(Extracted records)
▶
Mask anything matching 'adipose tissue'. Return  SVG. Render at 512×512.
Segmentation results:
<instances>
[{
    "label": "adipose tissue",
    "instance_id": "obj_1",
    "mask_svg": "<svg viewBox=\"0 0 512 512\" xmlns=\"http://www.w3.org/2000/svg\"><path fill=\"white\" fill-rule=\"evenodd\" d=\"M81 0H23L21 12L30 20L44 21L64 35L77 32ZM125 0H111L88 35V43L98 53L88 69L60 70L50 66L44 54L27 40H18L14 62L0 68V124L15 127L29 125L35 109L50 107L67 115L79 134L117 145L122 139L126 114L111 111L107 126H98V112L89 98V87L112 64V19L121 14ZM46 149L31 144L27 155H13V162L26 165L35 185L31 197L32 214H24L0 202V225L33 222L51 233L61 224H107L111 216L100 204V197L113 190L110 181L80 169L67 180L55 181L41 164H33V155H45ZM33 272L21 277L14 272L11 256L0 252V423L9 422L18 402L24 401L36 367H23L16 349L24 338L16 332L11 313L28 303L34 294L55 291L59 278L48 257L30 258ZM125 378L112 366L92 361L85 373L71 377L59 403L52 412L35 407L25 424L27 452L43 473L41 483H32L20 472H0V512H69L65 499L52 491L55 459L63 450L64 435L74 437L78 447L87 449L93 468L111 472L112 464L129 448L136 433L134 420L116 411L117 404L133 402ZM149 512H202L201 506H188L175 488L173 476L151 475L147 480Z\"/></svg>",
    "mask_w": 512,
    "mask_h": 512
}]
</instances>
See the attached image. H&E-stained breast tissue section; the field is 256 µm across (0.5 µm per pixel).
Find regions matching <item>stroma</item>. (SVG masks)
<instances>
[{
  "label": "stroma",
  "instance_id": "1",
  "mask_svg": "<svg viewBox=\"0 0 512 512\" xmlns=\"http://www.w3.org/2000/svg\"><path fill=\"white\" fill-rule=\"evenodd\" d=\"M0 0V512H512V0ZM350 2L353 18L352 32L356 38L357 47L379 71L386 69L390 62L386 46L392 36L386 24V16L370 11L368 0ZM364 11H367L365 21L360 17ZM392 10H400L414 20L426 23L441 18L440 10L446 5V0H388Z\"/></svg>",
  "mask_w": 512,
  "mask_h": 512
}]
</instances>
◀
**SHORT PROBLEM**
Pull every line holding "tissue" out of the records.

**TASK RESPONSE**
Mask anything matching 'adipose tissue'. Return  SVG. Render at 512×512.
    "label": "adipose tissue",
See the attached image. H&E-stained breast tissue section; the field is 256 µm across (0.5 µm per pixel).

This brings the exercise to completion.